(Source data begins)
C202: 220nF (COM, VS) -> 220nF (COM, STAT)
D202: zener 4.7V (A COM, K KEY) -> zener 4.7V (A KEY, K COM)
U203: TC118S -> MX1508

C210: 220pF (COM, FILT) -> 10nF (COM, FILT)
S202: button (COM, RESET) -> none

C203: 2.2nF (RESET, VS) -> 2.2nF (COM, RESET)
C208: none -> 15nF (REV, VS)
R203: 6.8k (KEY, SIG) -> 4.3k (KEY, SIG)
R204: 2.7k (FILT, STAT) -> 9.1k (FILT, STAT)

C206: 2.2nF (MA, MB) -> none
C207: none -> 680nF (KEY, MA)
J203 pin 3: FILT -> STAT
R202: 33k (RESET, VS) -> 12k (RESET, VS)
(Source data ends)
• [Work to be completed]: Only the lines from the one that contains "C208: none -> 15nF (REV, VS)" to the end of the data should be output, exactly as they appear.

• [Expected output]:
C208: none -> 15nF (REV, VS)
R203: 6.8k (KEY, SIG) -> 4.3k (KEY, SIG)
R204: 2.7k (FILT, STAT) -> 9.1k (FILT, STAT)

C206: 2.2nF (MA, MB) -> none
C207: none -> 680nF (KEY, MA)
J203 pin 3: FILT -> STAT
R202: 33k (RESET, VS) -> 12k (RESET, VS)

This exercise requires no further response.